■ TRY IT
For any picture in the lines below, please leave it out and copy the rest exactly.

■ DATA SECTION
Segment Open

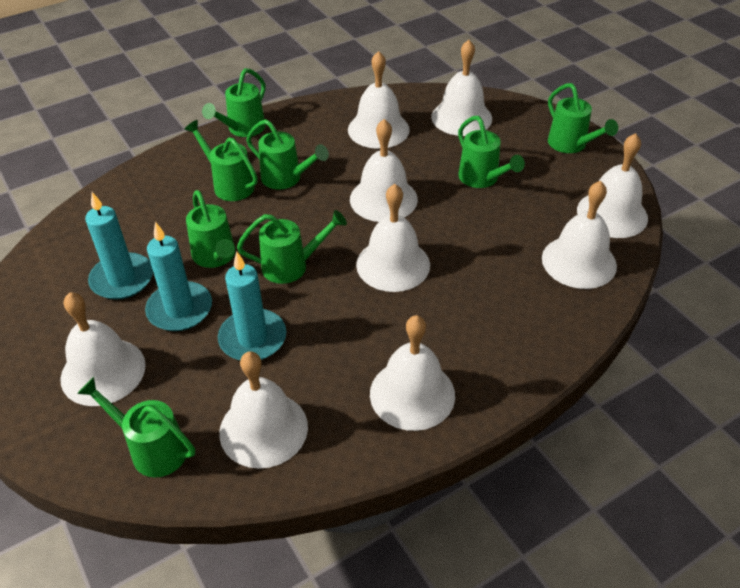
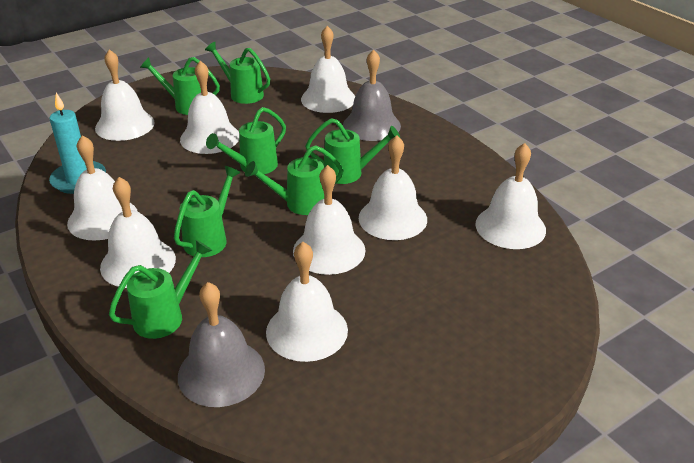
green watering can: 8 -> 7
grey bell: 0 -> 2
turquoise candle: 3 -> 1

Segment Closed

■ EXERCISE SOLUTION
green watering can: 8 -> 7
grey bell: 0 -> 2
turquoise candle: 3 -> 1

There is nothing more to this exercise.